=== Given material ===
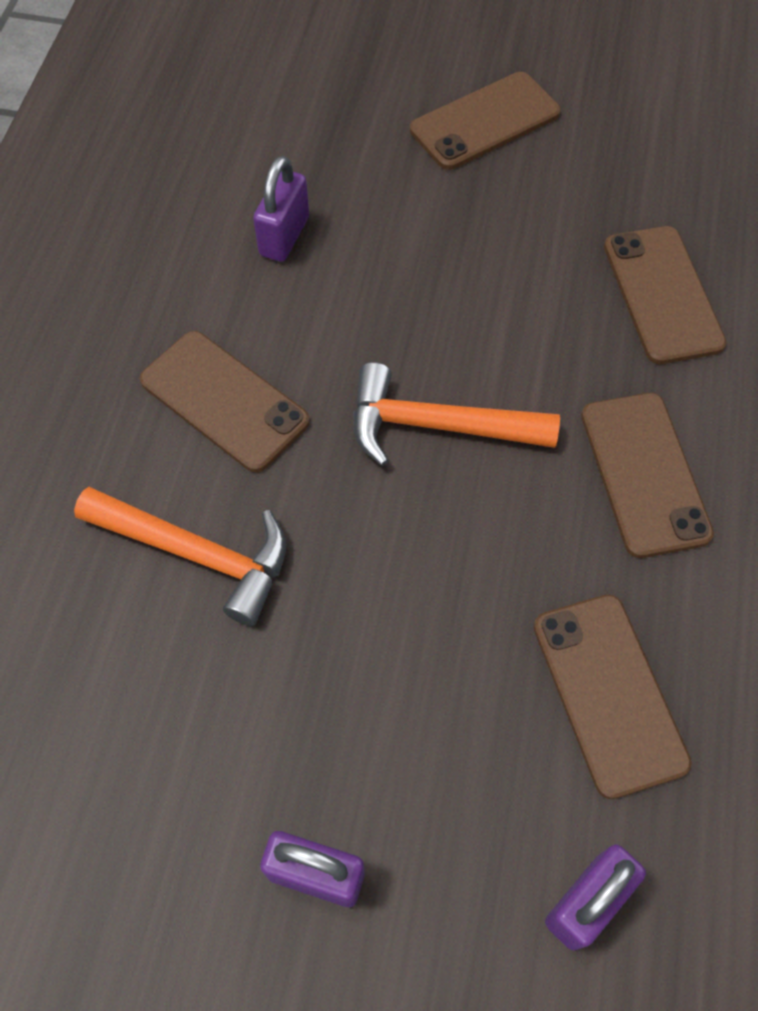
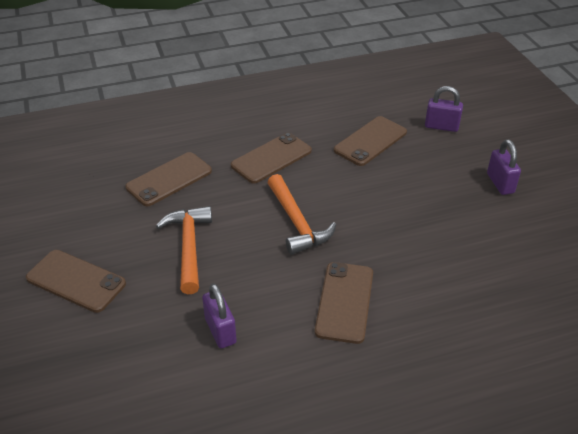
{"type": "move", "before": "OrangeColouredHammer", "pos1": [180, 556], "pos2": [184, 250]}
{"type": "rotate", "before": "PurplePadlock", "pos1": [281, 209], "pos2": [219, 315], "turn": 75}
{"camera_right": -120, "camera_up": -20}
===
What you are asked to do: From the listing above, collect every line that mentions the word "before".

Response area:
{"type": "move", "before": "OrangeColouredHammer", "pos1": [180, 556], "pos2": [184, 250]}
{"type": "rotate", "before": "PurplePadlock", "pos1": [281, 209], "pos2": [219, 315], "turn": 75}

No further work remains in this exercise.